→ What needs to be done: Each line from the one with "440, 220, 467" through the last line of the records must be output exactly, both ends included.

─── Record excerpts ───

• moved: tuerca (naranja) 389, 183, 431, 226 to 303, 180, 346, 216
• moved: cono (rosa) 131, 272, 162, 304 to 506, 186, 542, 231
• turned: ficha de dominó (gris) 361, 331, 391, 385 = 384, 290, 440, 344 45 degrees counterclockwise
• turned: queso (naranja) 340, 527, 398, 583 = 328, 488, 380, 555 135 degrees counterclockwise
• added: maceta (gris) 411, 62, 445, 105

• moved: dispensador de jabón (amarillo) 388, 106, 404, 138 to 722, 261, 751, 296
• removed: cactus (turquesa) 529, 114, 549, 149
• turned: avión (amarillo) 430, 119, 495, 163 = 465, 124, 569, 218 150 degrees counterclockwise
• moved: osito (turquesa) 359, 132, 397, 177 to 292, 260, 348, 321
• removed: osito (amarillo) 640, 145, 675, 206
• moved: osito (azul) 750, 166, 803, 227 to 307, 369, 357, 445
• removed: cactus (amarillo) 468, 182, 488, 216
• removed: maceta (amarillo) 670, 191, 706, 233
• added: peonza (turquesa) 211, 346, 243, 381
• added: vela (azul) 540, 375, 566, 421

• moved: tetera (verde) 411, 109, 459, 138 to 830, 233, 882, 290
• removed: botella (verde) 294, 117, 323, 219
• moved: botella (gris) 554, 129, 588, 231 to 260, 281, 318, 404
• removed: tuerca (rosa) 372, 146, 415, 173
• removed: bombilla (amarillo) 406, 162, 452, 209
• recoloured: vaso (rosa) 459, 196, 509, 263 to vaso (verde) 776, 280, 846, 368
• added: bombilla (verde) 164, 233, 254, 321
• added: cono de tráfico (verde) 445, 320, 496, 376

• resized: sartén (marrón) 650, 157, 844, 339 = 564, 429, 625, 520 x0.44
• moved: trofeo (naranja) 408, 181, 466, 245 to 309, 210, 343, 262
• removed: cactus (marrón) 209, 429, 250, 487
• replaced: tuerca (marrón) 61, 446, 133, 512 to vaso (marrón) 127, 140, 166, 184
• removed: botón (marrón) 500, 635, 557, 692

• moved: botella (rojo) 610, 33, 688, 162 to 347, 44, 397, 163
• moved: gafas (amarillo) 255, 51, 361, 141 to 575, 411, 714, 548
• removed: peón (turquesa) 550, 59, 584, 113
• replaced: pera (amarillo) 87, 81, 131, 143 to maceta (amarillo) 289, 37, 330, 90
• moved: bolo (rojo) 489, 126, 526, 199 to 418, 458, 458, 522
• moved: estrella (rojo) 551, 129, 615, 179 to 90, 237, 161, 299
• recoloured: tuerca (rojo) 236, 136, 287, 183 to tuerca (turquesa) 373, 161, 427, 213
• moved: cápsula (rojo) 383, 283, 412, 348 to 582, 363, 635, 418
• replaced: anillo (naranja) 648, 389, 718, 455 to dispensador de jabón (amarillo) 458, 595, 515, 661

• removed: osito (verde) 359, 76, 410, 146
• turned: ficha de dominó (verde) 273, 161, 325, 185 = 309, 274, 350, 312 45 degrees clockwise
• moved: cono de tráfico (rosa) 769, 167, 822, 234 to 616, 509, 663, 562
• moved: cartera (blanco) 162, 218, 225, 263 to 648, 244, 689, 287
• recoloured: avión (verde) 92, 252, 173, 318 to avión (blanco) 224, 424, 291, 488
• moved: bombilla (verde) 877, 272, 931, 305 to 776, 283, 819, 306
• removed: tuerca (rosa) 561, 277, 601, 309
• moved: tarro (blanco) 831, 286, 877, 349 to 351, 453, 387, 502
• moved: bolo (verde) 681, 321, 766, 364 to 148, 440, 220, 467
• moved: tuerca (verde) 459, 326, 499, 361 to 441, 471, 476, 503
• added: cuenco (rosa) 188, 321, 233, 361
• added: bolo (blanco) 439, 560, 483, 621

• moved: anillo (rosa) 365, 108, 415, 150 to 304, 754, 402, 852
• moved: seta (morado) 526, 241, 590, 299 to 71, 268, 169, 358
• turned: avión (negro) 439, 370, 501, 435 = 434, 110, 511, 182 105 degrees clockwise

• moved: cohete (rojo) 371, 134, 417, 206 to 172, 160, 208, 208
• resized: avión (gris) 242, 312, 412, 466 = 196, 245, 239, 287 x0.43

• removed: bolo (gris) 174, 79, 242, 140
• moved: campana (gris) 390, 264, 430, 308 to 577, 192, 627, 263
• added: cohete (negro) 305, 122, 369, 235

───

→ Solution:
• moved: bolo (verde) 681, 321, 766, 364 to 148, 440, 220, 467
• moved: tuerca (verde) 459, 326, 499, 361 to 441, 471, 476, 503
• added: cuenco (rosa) 188, 321, 233, 361
• added: bolo (blanco) 439, 560, 483, 621

• moved: anillo (rosa) 365, 108, 415, 150 to 304, 754, 402, 852
• moved: seta (morado) 526, 241, 590, 299 to 71, 268, 169, 358
• turned: avión (negro) 439, 370, 501, 435 = 434, 110, 511, 182 105 degrees clockwise

• moved: cohete (rojo) 371, 134, 417, 206 to 172, 160, 208, 208
• resized: avión (gris) 242, 312, 412, 466 = 196, 245, 239, 287 x0.43

• removed: bolo (gris) 174, 79, 242, 140
• moved: campana (gris) 390, 264, 430, 308 to 577, 192, 627, 263
• added: cohete (negro) 305, 122, 369, 235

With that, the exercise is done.